-- START --
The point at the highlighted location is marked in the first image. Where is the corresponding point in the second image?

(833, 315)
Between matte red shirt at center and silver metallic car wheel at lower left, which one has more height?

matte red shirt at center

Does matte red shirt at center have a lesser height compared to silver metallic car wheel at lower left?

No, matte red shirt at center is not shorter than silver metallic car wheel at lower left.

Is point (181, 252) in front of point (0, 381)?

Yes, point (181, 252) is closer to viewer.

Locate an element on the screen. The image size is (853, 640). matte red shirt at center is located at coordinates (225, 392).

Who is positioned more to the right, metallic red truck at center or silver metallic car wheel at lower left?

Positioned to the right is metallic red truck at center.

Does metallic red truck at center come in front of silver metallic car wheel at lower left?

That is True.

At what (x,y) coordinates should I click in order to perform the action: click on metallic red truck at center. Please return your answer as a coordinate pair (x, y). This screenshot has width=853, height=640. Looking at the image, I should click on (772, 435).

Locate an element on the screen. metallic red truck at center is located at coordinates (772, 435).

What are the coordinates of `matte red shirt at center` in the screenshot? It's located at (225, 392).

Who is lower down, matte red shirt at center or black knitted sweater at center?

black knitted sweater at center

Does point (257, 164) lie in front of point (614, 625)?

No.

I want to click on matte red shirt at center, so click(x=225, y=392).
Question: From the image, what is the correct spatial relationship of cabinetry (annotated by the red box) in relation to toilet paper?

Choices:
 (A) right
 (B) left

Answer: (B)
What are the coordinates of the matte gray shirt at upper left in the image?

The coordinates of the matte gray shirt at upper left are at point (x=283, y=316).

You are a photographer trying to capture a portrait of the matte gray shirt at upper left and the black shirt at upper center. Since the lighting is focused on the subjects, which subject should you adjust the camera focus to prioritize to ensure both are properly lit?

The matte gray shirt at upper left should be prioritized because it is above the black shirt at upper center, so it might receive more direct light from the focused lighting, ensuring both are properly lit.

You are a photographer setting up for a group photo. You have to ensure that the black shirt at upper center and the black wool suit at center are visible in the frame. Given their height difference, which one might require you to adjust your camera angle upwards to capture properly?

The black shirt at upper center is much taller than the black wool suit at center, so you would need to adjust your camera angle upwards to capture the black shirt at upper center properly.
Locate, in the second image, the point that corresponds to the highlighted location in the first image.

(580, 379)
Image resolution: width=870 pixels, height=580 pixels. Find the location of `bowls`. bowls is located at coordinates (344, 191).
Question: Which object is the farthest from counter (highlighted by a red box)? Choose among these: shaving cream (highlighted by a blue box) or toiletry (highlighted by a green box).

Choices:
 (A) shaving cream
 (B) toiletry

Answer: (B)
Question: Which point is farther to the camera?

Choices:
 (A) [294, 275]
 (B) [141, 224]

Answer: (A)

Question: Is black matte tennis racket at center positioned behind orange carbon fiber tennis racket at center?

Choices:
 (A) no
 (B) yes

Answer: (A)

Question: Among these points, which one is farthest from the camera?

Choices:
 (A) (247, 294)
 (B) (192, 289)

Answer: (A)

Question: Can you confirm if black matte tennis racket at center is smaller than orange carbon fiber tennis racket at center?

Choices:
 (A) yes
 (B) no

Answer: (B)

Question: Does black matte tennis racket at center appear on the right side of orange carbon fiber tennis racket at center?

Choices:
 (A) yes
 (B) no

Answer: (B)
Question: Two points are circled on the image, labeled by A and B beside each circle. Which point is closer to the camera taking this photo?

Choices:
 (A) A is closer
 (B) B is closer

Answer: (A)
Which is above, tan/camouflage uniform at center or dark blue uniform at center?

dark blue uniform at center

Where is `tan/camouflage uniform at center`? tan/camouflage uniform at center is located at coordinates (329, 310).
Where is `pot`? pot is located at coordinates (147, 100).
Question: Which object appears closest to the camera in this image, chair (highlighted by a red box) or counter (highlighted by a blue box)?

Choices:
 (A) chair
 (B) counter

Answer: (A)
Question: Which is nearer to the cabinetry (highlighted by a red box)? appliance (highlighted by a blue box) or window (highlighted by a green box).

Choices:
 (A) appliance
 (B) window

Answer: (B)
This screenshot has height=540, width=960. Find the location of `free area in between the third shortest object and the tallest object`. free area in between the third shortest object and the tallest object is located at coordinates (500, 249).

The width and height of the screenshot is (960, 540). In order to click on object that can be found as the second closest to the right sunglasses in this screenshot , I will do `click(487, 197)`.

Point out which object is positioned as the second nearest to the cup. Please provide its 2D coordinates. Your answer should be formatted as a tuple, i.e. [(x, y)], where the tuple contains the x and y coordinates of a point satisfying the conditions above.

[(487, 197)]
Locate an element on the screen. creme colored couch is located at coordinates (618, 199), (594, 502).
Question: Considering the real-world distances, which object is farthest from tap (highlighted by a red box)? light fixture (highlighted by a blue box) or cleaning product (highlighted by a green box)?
-- END --
Work instructions ▸ Could you lay out all the entries above as a numbered list, one line per item, with the blank lines left out?

Task result ▸
1. The point at the highlighted location is marked in the first image. Where is the corresponding point in the second image?
2. (833, 315)
3. Between matte red shirt at center and silver metallic car wheel at lower left, which one has more height?
4. matte red shirt at center
5. Does matte red shirt at center have a lesser height compared to silver metallic car wheel at lower left?
6. No, matte red shirt at center is not shorter than silver metallic car wheel at lower left.
7. Is point (181, 252) in front of point (0, 381)?
8. Yes, point (181, 252) is closer to viewer.
9. Locate an element on the screen. The image size is (853, 640). matte red shirt at center is located at coordinates (225, 392).
10. Who is positioned more to the right, metallic red truck at center or silver metallic car wheel at lower left?
11. Positioned to the right is metallic red truck at center.
12. Does metallic red truck at center come in front of silver metallic car wheel at lower left?
13. That is True.
14. At what (x,y) coordinates should I click in order to perform the action: click on metallic red truck at center. Please return your answer as a coordinate pair (x, y). This screenshot has width=853, height=640. Looking at the image, I should click on (772, 435).
15. Locate an element on the screen. metallic red truck at center is located at coordinates (772, 435).
16. What are the coordinates of `matte red shirt at center` in the screenshot? It's located at (225, 392).
17. Who is lower down, matte red shirt at center or black knitted sweater at center?
18. black knitted sweater at center
19. Does point (257, 164) lie in front of point (614, 625)?
20. No.
21. I want to click on matte red shirt at center, so click(x=225, y=392).
22. Question: From the image, what is the correct spatial relationship of cabinetry (annotated by the red box) in relation to toilet paper?
23. Choices:
24.  (A) right
25.  (B) left
26. Answer: (B)
27. What are the coordinates of the matte gray shirt at upper left in the image?
28. The coordinates of the matte gray shirt at upper left are at point (x=283, y=316).
29. You are a photographer trying to capture a portrait of the matte gray shirt at upper left and the black shirt at upper center. Since the lighting is focused on the subjects, which subject should you adjust the camera focus to prioritize to ensure both are properly lit?
30. The matte gray shirt at upper left should be prioritized because it is above the black shirt at upper center, so it might receive more direct light from the focused lighting, ensuring both are properly lit.
31. You are a photographer setting up for a group photo. You have to ensure that the black shirt at upper center and the black wool suit at center are visible in the frame. Given their height difference, which one might require you to adjust your camera angle upwards to capture properly?
32. The black shirt at upper center is much taller than the black wool suit at center, so you would need to adjust your camera angle upwards to capture the black shirt at upper center properly.
33. Locate, in the second image, the point that corresponds to the highlighted location in the first image.
34. (580, 379)
35. Image resolution: width=870 pixels, height=580 pixels. Find the location of `bowls`. bowls is located at coordinates (344, 191).
36. Question: Which object is the farthest from counter (highlighted by a red box)? Choose among these: shaving cream (highlighted by a blue box) or toiletry (highlighted by a green box).
37. Choices:
38.  (A) shaving cream
39.  (B) toiletry
40. Answer: (B)
41. Question: Which point is farther to the camera?
42. Choices:
43.  (A) [294, 275]
44.  (B) [141, 224]
45. Answer: (A)
46. Question: Is black matte tennis racket at center positioned behind orange carbon fiber tennis racket at center?
47. Choices:
48.  (A) no
49.  (B) yes
50. Answer: (A)
51. Question: Among these points, which one is farthest from the camera?
52. Choices:
53.  (A) (247, 294)
54.  (B) (192, 289)
55. Answer: (A)
56. Question: Can you confirm if black matte tennis racket at center is smaller than orange carbon fiber tennis racket at center?
57. Choices:
58.  (A) yes
59.  (B) no
60. Answer: (B)
61. Question: Does black matte tennis racket at center appear on the right side of orange carbon fiber tennis racket at center?
62. Choices:
63.  (A) yes
64.  (B) no
65. Answer: (B)
66. Question: Two points are circled on the image, labeled by A and B beside each circle. Which point is closer to the camera taking this photo?
67. Choices:
68.  (A) A is closer
69.  (B) B is closer
70. Answer: (A)
71. Which is above, tan/camouflage uniform at center or dark blue uniform at center?
72. dark blue uniform at center
73. Where is `tan/camouflage uniform at center`? tan/camouflage uniform at center is located at coordinates (329, 310).
74. Where is `pot`? pot is located at coordinates (147, 100).
75. Question: Which object appears closest to the camera in this image, chair (highlighted by a red box) or counter (highlighted by a blue box)?
76. Choices:
77.  (A) chair
78.  (B) counter
79. Answer: (A)
80. Question: Which is nearer to the cabinetry (highlighted by a red box)? appliance (highlighted by a blue box) or window (highlighted by a green box).
81. Choices:
82.  (A) appliance
83.  (B) window
84. Answer: (B)
85. This screenshot has height=540, width=960. Find the location of `free area in between the third shortest object and the tallest object`. free area in between the third shortest object and the tallest object is located at coordinates (500, 249).
86. The width and height of the screenshot is (960, 540). In order to click on object that can be found as the second closest to the right sunglasses in this screenshot , I will do `click(487, 197)`.
87. Point out which object is positioned as the second nearest to the cup. Please provide its 2D coordinates. Your answer should be formatted as a tuple, i.e. [(x, y)], where the tuple contains the x and y coordinates of a point satisfying the conditions above.
88. [(487, 197)]
89. Locate an element on the screen. creme colored couch is located at coordinates (618, 199), (594, 502).
90. Question: Considering the real-world distances, which object is farthest from tap (highlighted by a red box)? light fixture (highlighted by a blue box) or cleaning product (highlighted by a green box)?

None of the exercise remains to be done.